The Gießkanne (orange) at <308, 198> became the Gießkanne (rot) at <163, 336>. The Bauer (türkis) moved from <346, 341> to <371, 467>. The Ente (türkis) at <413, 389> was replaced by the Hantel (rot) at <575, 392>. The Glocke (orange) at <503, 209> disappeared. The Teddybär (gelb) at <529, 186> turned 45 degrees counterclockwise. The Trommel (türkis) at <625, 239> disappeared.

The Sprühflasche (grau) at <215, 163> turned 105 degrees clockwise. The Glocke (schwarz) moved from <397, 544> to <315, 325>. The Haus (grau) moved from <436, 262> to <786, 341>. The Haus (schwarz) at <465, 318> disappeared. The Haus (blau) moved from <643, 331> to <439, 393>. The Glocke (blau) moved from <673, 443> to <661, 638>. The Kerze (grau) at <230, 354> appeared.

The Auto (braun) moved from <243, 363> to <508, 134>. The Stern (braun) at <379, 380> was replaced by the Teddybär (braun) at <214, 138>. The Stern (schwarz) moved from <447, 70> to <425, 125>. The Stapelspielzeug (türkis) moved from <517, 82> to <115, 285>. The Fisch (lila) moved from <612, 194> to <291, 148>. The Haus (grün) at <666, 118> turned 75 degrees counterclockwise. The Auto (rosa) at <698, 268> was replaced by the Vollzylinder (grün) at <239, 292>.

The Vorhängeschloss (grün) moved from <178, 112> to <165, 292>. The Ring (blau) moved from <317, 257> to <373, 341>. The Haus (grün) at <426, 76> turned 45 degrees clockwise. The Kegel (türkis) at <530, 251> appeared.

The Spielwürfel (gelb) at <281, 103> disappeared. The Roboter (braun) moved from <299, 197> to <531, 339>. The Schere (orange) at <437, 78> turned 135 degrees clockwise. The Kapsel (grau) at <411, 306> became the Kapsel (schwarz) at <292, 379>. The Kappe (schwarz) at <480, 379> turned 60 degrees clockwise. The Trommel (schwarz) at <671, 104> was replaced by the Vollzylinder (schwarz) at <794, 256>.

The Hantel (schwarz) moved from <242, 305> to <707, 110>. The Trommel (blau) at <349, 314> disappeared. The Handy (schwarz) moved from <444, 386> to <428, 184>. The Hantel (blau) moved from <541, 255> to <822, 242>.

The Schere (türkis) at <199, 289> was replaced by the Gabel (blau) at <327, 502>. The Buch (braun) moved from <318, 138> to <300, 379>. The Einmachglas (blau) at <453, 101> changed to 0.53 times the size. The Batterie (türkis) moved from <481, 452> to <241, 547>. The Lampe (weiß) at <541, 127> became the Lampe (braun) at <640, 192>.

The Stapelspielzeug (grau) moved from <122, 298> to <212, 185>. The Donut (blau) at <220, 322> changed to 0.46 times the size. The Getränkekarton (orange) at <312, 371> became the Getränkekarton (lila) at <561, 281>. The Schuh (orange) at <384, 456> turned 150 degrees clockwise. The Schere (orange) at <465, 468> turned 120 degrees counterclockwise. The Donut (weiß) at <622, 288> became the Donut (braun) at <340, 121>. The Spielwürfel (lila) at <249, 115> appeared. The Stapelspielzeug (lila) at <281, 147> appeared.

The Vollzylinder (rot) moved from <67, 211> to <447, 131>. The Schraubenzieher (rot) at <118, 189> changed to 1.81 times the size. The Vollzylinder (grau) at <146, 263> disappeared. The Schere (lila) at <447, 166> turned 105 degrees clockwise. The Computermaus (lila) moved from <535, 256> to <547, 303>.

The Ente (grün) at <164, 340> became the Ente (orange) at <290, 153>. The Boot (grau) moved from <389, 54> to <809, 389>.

Assigned task — Would you retype all of the data exactly as shown?

Result of the task —
The Gießkanne (orange) at <308, 198> became the Gießkanne (rot) at <163, 336>. The Bauer (türkis) moved from <346, 341> to <371, 467>. The Ente (türkis) at <413, 389> was replaced by the Hantel (rot) at <575, 392>. The Glocke (orange) at <503, 209> disappeared. The Teddybär (gelb) at <529, 186> turned 45 degrees counterclockwise. The Trommel (türkis) at <625, 239> disappeared.

The Sprühflasche (grau) at <215, 163> turned 105 degrees clockwise. The Glocke (schwarz) moved from <397, 544> to <315, 325>. The Haus (grau) moved from <436, 262> to <786, 341>. The Haus (schwarz) at <465, 318> disappeared. The Haus (blau) moved from <643, 331> to <439, 393>. The Glocke (blau) moved from <673, 443> to <661, 638>. The Kerze (grau) at <230, 354> appeared.

The Auto (braun) moved from <243, 363> to <508, 134>. The Stern (braun) at <379, 380> was replaced by the Teddybär (braun) at <214, 138>. The Stern (schwarz) moved from <447, 70> to <425, 125>. The Stapelspielzeug (türkis) moved from <517, 82> to <115, 285>. The Fisch (lila) moved from <612, 194> to <291, 148>. The Haus (grün) at <666, 118> turned 75 degrees counterclockwise. The Auto (rosa) at <698, 268> was replaced by the Vollzylinder (grün) at <239, 292>.

The Vorhängeschloss (grün) moved from <178, 112> to <165, 292>. The Ring (blau) moved from <317, 257> to <373, 341>. The Haus (grün) at <426, 76> turned 45 degrees clockwise. The Kegel (türkis) at <530, 251> appeared.

The Spielwürfel (gelb) at <281, 103> disappeared. The Roboter (braun) moved from <299, 197> to <531, 339>. The Schere (orange) at <437, 78> turned 135 degrees clockwise. The Kapsel (grau) at <411, 306> became the Kapsel (schwarz) at <292, 379>. The Kappe (schwarz) at <480, 379> turned 60 degrees clockwise. The Trommel (schwarz) at <671, 104> was replaced by the Vollzylinder (schwarz) at <794, 256>.

The Hantel (schwarz) moved from <242, 305> to <707, 110>. The Trommel (blau) at <349, 314> disappeared. The Handy (schwarz) moved from <444, 386> to <428, 184>. The Hantel (blau) moved from <541, 255> to <822, 242>.

The Schere (türkis) at <199, 289> was replaced by the Gabel (blau) at <327, 502>. The Buch (braun) moved from <318, 138> to <300, 379>. The Einmachglas (blau) at <453, 101> changed to 0.53 times the size. The Batterie (türkis) moved from <481, 452> to <241, 547>. The Lampe (weiß) at <541, 127> became the Lampe (braun) at <640, 192>.

The Stapelspielzeug (grau) moved from <122, 298> to <212, 185>. The Donut (blau) at <220, 322> changed to 0.46 times the size. The Getränkekarton (orange) at <312, 371> became the Getränkekarton (lila) at <561, 281>. The Schuh (orange) at <384, 456> turned 150 degrees clockwise. The Schere (orange) at <465, 468> turned 120 degrees counterclockwise. The Donut (weiß) at <622, 288> became the Donut (braun) at <340, 121>. The Spielwürfel (lila) at <249, 115> appeared. The Stapelspielzeug (lila) at <281, 147> appeared.

The Vollzylinder (rot) moved from <67, 211> to <447, 131>. The Schraubenzieher (rot) at <118, 189> changed to 1.81 times the size. The Vollzylinder (grau) at <146, 263> disappeared. The Schere (lila) at <447, 166> turned 105 degrees clockwise. The Computermaus (lila) moved from <535, 256> to <547, 303>.

The Ente (grün) at <164, 340> became the Ente (orange) at <290, 153>. The Boot (grau) moved from <389, 54> to <809, 389>.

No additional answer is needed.